-------- Records to use
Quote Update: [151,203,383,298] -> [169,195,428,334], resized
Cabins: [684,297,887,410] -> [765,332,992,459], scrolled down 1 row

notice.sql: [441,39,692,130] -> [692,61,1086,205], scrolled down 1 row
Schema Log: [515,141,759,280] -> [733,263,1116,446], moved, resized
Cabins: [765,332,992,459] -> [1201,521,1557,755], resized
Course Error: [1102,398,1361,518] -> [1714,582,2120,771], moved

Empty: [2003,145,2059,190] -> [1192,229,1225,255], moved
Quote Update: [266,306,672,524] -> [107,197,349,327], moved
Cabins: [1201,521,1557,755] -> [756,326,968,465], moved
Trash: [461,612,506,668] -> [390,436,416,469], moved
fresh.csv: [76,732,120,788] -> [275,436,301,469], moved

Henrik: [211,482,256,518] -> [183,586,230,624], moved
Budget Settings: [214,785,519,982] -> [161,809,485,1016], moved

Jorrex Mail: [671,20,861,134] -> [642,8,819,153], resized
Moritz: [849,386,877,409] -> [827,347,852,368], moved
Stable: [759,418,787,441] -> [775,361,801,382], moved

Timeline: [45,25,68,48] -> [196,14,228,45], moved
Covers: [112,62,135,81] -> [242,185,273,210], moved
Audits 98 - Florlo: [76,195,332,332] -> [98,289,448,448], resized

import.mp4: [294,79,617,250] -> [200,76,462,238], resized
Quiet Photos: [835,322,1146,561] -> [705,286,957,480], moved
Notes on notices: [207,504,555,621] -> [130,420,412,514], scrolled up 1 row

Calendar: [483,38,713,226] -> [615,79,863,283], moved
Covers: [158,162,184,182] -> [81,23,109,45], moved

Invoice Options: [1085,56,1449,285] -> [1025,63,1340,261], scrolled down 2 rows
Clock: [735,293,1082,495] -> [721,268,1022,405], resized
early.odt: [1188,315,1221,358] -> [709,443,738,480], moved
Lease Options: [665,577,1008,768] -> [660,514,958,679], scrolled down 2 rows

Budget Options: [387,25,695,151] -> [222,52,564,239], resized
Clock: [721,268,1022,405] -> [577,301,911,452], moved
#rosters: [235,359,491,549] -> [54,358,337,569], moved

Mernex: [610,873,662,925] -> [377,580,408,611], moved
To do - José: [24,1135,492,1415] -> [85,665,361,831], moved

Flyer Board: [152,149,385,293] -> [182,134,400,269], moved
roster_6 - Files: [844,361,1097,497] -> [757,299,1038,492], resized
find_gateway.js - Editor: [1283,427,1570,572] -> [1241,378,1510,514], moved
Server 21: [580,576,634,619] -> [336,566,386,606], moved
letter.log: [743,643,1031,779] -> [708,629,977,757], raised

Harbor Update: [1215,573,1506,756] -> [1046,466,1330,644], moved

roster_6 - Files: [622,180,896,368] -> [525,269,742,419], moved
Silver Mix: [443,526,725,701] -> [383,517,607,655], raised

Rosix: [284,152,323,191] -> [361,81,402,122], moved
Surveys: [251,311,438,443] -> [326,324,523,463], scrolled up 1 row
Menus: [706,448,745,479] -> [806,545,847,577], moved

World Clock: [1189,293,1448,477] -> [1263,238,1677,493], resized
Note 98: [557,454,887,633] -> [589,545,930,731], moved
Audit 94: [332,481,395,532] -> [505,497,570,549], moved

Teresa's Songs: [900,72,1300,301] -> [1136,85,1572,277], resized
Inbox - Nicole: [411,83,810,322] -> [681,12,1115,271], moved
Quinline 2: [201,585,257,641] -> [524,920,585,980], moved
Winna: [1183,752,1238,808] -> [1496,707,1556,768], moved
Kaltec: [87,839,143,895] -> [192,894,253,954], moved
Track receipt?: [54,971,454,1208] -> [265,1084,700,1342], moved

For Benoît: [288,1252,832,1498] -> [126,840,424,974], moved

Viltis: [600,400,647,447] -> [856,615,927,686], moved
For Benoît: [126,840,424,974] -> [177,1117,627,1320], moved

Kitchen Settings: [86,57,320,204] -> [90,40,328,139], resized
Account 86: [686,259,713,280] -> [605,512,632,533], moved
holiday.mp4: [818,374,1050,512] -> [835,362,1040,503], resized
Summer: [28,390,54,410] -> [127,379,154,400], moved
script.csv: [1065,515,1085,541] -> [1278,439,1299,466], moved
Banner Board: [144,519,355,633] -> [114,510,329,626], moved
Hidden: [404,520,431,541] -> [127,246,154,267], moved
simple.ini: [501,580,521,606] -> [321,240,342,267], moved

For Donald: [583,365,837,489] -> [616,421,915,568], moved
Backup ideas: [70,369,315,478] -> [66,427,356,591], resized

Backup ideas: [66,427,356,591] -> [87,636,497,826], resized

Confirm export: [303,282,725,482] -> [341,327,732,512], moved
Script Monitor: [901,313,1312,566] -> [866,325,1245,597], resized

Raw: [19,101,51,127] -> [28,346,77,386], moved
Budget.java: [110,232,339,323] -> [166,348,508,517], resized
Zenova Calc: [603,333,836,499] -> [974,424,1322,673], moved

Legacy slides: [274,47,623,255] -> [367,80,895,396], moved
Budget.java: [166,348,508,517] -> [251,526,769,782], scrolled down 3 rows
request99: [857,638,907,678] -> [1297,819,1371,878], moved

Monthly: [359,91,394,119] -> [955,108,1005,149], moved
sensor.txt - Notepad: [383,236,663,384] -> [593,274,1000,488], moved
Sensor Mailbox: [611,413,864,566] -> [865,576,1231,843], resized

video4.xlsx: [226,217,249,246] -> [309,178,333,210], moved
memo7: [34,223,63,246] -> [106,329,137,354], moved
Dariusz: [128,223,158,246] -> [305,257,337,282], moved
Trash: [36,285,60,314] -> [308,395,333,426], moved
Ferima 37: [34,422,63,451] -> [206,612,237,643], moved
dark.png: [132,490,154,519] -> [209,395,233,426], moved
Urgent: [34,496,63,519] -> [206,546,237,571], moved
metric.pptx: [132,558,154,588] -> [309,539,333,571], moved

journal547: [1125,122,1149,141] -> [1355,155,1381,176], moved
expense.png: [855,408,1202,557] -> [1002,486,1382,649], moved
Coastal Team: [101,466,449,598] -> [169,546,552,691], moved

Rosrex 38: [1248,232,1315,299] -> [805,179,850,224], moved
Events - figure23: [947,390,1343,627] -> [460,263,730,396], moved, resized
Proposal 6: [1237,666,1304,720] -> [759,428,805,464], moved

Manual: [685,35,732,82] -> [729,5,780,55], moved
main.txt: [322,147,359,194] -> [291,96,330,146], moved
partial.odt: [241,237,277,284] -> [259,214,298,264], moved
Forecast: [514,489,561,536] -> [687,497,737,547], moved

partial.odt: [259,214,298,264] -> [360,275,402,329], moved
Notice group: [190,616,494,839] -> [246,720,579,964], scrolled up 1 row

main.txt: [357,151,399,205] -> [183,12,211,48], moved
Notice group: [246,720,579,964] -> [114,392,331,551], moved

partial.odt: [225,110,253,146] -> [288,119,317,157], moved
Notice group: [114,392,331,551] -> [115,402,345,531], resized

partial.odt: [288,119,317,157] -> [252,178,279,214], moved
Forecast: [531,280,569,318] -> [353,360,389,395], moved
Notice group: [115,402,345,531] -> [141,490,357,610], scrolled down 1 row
----------------
Set down, exactly as they stand above, the lines starting with the line with "Audits 98 - Florlo: [76,195,332,332]" and going on through the line with "Harbor Update: [1215,573,1506,756]", and no others.

■ **Output of the task**
Audits 98 - Florlo: [76,195,332,332] -> [98,289,448,448], resized

import.mp4: [294,79,617,250] -> [200,76,462,238], resized
Quiet Photos: [835,322,1146,561] -> [705,286,957,480], moved
Notes on notices: [207,504,555,621] -> [130,420,412,514], scrolled up 1 row

Calendar: [483,38,713,226] -> [615,79,863,283], moved
Covers: [158,162,184,182] -> [81,23,109,45], moved

Invoice Options: [1085,56,1449,285] -> [1025,63,1340,261], scrolled down 2 rows
Clock: [735,293,1082,495] -> [721,268,1022,405], resized
early.odt: [1188,315,1221,358] -> [709,443,738,480], moved
Lease Options: [665,577,1008,768] -> [660,514,958,679], scrolled down 2 rows

Budget Options: [387,25,695,151] -> [222,52,564,239], resized
Clock: [721,268,1022,405] -> [577,301,911,452], moved
#rosters: [235,359,491,549] -> [54,358,337,569], moved

Mernex: [610,873,662,925] -> [377,580,408,611], moved
To do - José: [24,1135,492,1415] -> [85,665,361,831], moved

Flyer Board: [152,149,385,293] -> [182,134,400,269], moved
roster_6 - Files: [844,361,1097,497] -> [757,299,1038,492], resized
find_gateway.js - Editor: [1283,427,1570,572] -> [1241,378,1510,514], moved
Server 21: [580,576,634,619] -> [336,566,386,606], moved
letter.log: [743,643,1031,779] -> [708,629,977,757], raised

Harbor Update: [1215,573,1506,756] -> [1046,466,1330,644], moved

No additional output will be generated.